**Action item:**
The task calls for each record to be given again unchanged, minus any pictures.

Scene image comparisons
────────

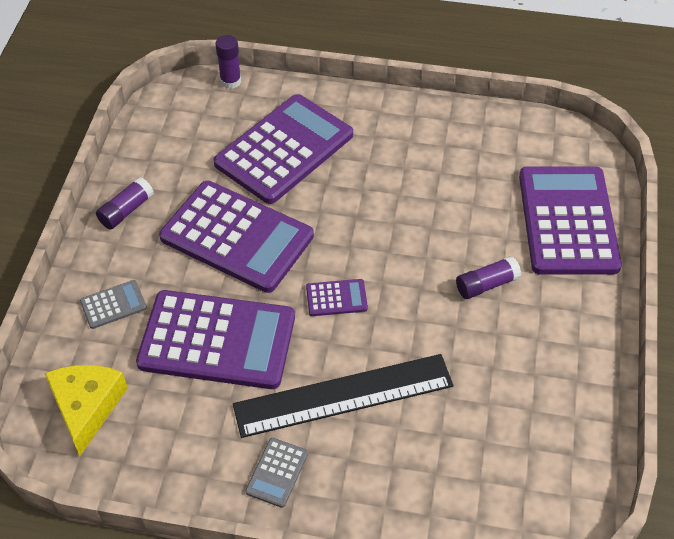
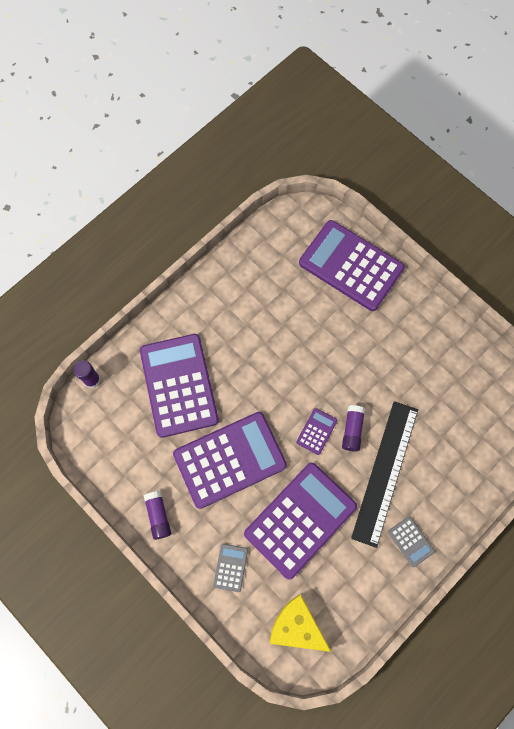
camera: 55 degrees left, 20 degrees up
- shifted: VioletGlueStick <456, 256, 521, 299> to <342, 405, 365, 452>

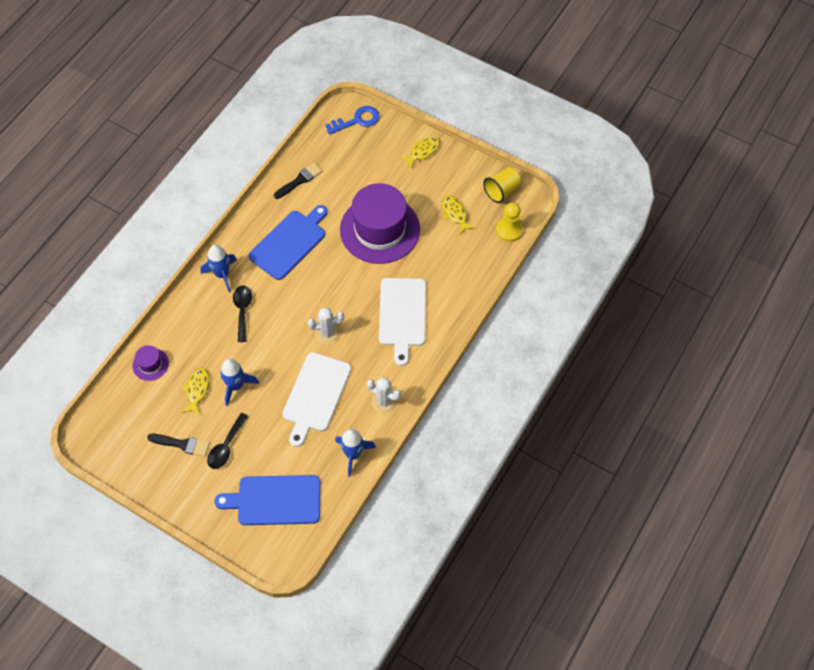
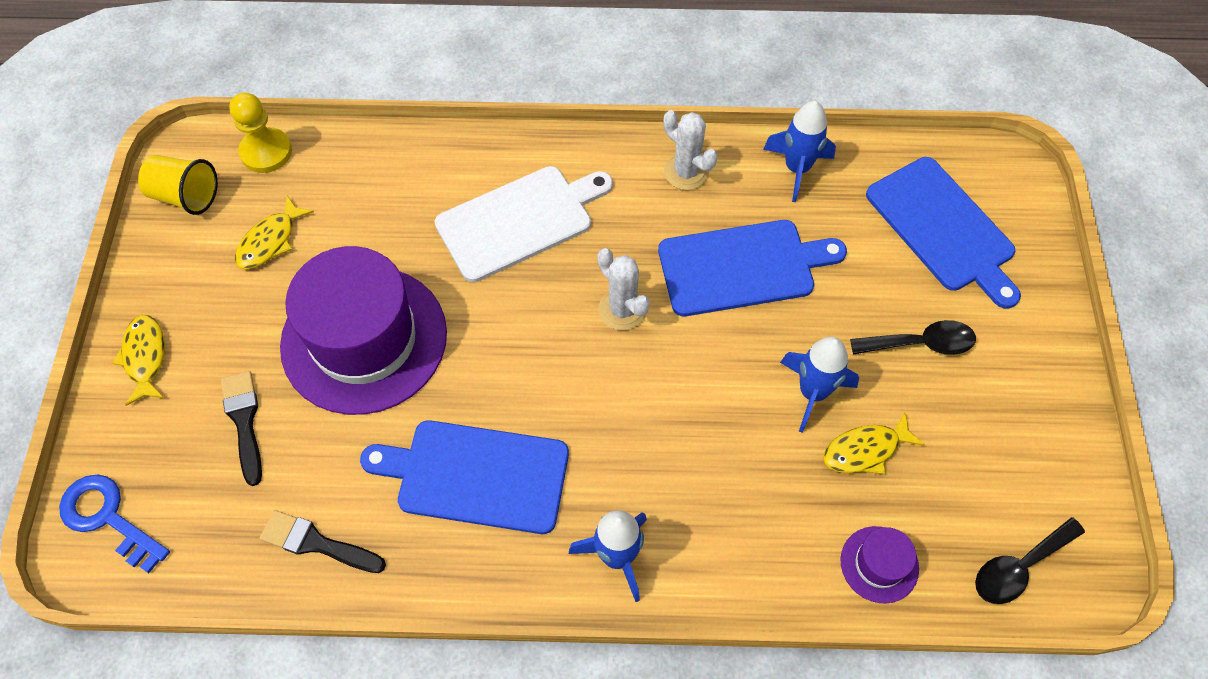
camera: 120 degrees left, 0 degrees up
- shifted: BlackPaintbrush <147, 434, 210, 457> to <221, 371, 262, 486>
- shifted: BlackTablespoon <233, 285, 252, 342> to <975, 517, 1085, 604>
- repainted: WhiteChoppingBoard <282, 352, 351, 447> to BlueChoppingBoard <658, 220, 847, 316>
- rotated: WhitePricklyPlant <367, 377, 401, 413> = <663, 110, 718, 190> 45 degrees counterclockwise
- rotated: GoldenToyFish <400, 137, 440, 169> = <113, 315, 165, 406> 60 degrees clockwise

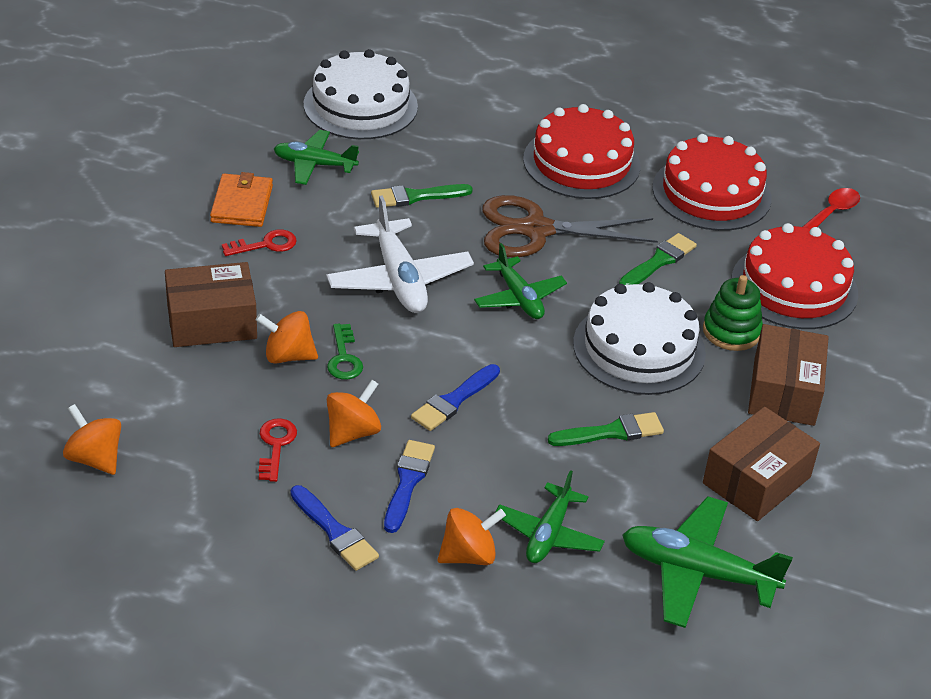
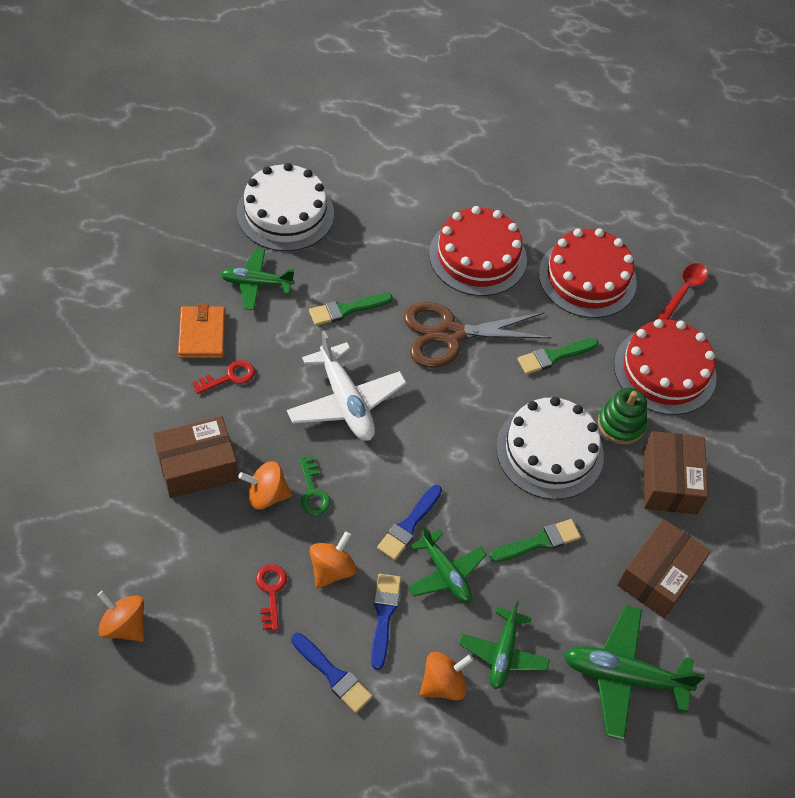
camera: 10 degrees left, 15 degrees up
- shifted: EmeraldToyPlane <474, 243, 567, 319> to <408, 526, 487, 603>
- rotated: EmeraldPaintbrush <619, 233, 697, 285> = <517, 338, 598, 374> 150 degrees counterclockwise

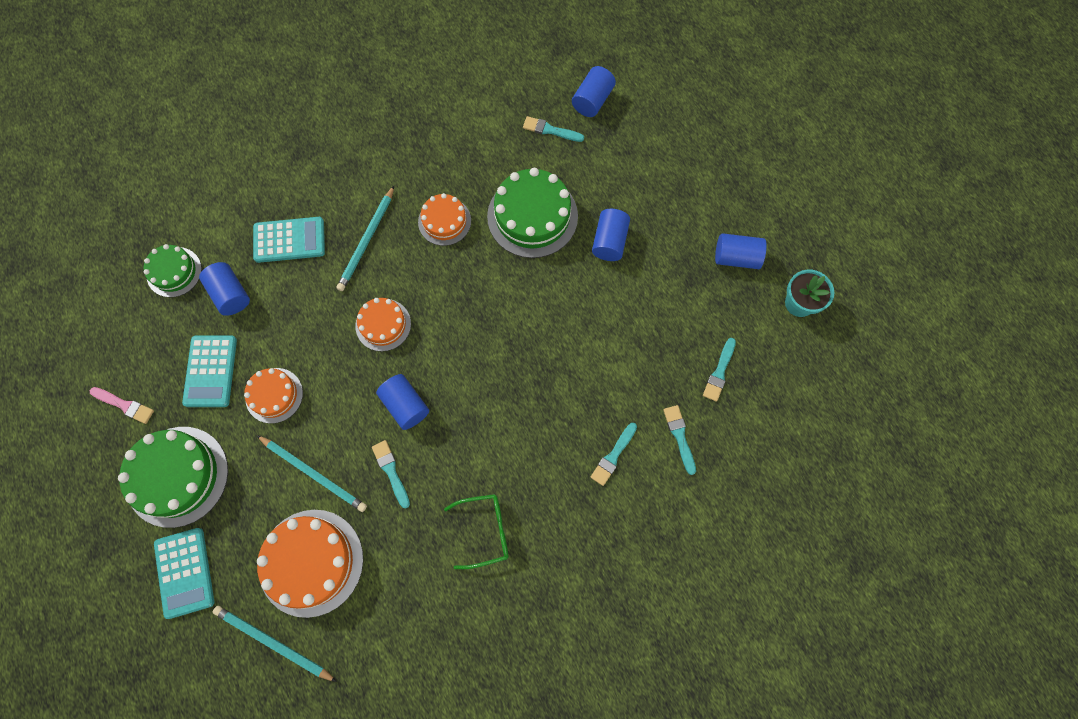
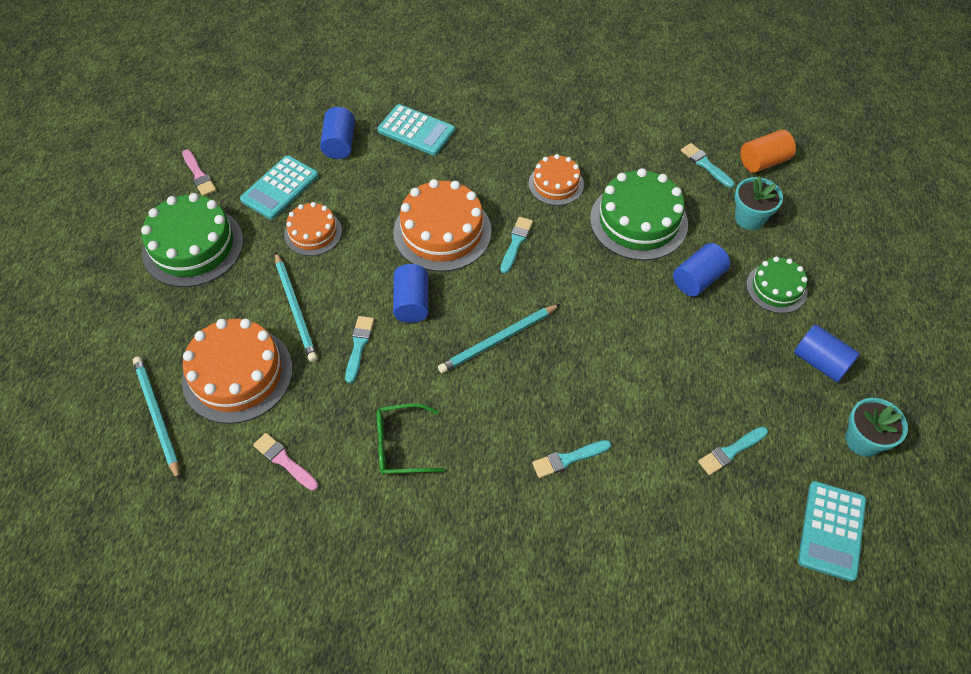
camera: 35 degrees right, 15 degrees down
- new: RosyPaintbrush <253, 433, 318, 491>
- new: TealPottedPlant <735, 176, 783, 230>
- shifted: EmeraldCake <144, 244, 202, 298> to <746, 256, 808, 313>
- shifted: TealCalculator <154, 528, 214, 619> to <798, 481, 866, 582>
- shifted: TealLeadPencil <336, 186, 394, 291> to <438, 304, 560, 373>
- shifted: TealPaintbrush <663, 405, 696, 475> to <501, 217, 533, 273>
- repainted: BlueSolidCylinder <572, 66, 616, 117> to BrightOrangeSolidCylinder <741, 130, 796, 173>
- rotated: EmeraldEyeglasses <444, 494, 509, 569> = <377, 403, 445, 475> 150 degrees clockwise
- scaled: BrightOrangeCake <355, 298, 411, 351> = <393, 179, 492, 272> x1.71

────────

**Expected output:**
camera: 55 degrees left, 20 degrees up
- shifted: VioletGlueStick <456, 256, 521, 299> to <342, 405, 365, 452>

camera: 120 degrees left, 0 degrees up
- shifted: BlackPaintbrush <147, 434, 210, 457> to <221, 371, 262, 486>
- shifted: BlackTablespoon <233, 285, 252, 342> to <975, 517, 1085, 604>
- repainted: WhiteChoppingBoard <282, 352, 351, 447> to BlueChoppingBoard <658, 220, 847, 316>
- rotated: WhitePricklyPlant <367, 377, 401, 413> = <663, 110, 718, 190> 45 degrees counterclockwise
- rotated: GoldenToyFish <400, 137, 440, 169> = <113, 315, 165, 406> 60 degrees clockwise

camera: 10 degrees left, 15 degrees up
- shifted: EmeraldToyPlane <474, 243, 567, 319> to <408, 526, 487, 603>
- rotated: EmeraldPaintbrush <619, 233, 697, 285> = <517, 338, 598, 374> 150 degrees counterclockwise

camera: 35 degrees right, 15 degrees down
- new: RosyPaintbrush <253, 433, 318, 491>
- new: TealPottedPlant <735, 176, 783, 230>
- shifted: EmeraldCake <144, 244, 202, 298> to <746, 256, 808, 313>
- shifted: TealCalculator <154, 528, 214, 619> to <798, 481, 866, 582>
- shifted: TealLeadPencil <336, 186, 394, 291> to <438, 304, 560, 373>
- shifted: TealPaintbrush <663, 405, 696, 475> to <501, 217, 533, 273>
- repainted: BlueSolidCylinder <572, 66, 616, 117> to BrightOrangeSolidCylinder <741, 130, 796, 173>
- rotated: EmeraldEyeglasses <444, 494, 509, 569> = <377, 403, 445, 475> 150 degrees clockwise
- scaled: BrightOrangeCake <355, 298, 411, 351> = <393, 179, 492, 272> x1.71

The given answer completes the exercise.